* **WORK ORDER**
Your reply should hold the line containing "(519, 166) = (804, 510): pink" and every later line of the records, reproduced exactly, and no other lines.

* **DATA SECTION**
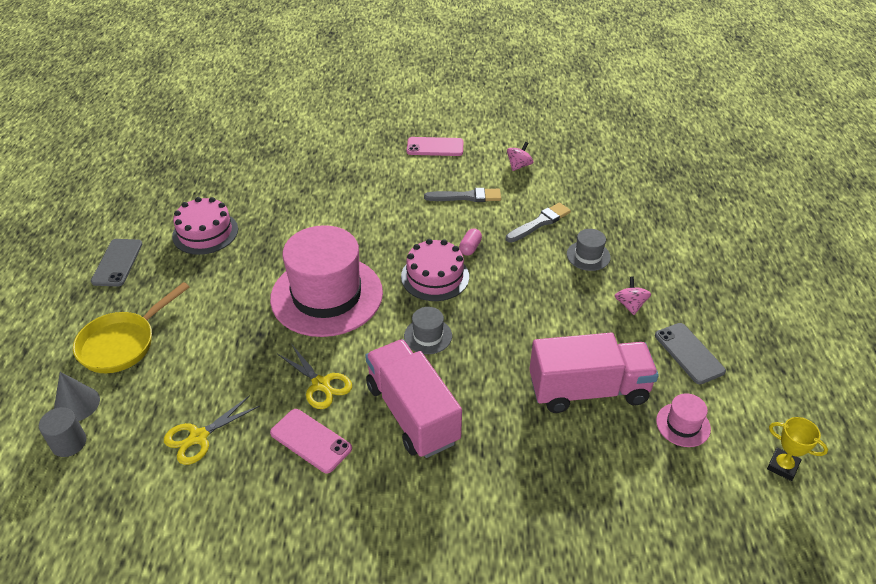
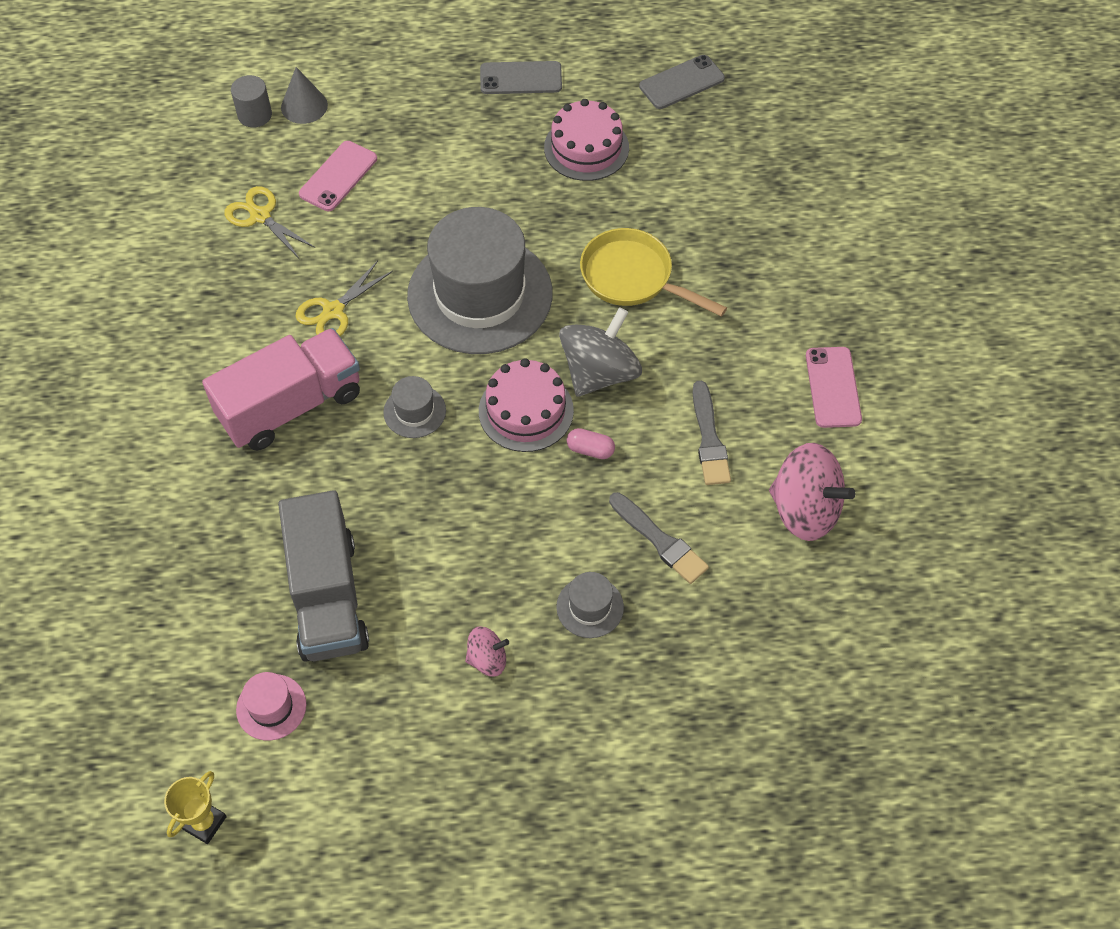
camera: 85 degrees right, 15 degrees up
(122, 343) = (389, 119): yellow pan -> yellow pan (633, 278)
(310, 441) = (253, 314): pink phone -> pink phone (338, 176)
(326, 295) = (480, 294): pink hat -> grey hat
(408, 239) = (599, 372): none -> grey spinning top
(519, 166) = (804, 510): pink spinning top -> pink spinning top, size x1.94
(588, 390) = (327, 596): pink truck -> grey truck
(689, 353) = (396, 730): grey phone -> grey phone (682, 82)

* **SOLUTION FOR THIS PROBLEM**
(519, 166) = (804, 510): pink spinning top -> pink spinning top, size x1.94
(588, 390) = (327, 596): pink truck -> grey truck
(689, 353) = (396, 730): grey phone -> grey phone (682, 82)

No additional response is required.